▸ Task data
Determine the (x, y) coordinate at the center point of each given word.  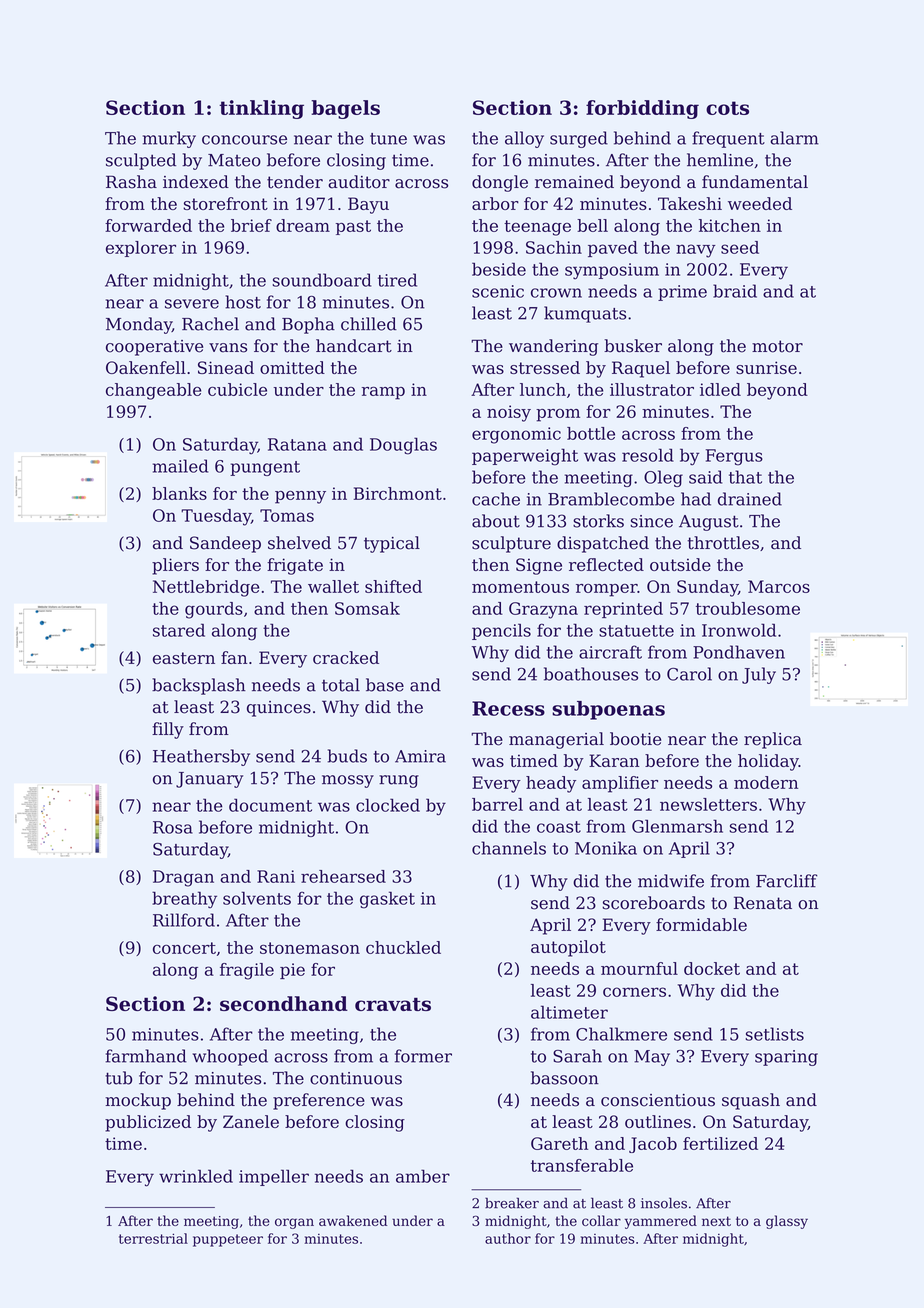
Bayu (368, 205)
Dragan (183, 878)
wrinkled (196, 1176)
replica (773, 740)
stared (179, 630)
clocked (388, 805)
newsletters (708, 804)
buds (347, 756)
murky (169, 139)
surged (579, 139)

▸ Short task
Please format the items above as a two-column CSV headed "prompt" and "answer," with one row per item holding its text and its answer. Put each field in quotes, replace line breaks with spaces, and omit any pictures.

▸ Response to this exercise
prompt,answer
"Determine the (x, y) coordinate at the center point of each given word. Bayu","(368, 205)"
"Dragan","(183, 878)"
"wrinkled","(196, 1176)"
"replica","(773, 740)"
"stared","(179, 630)"
"clocked","(388, 805)"
"newsletters","(708, 804)"
"buds","(347, 756)"
"murky","(169, 139)"
"surged","(579, 139)"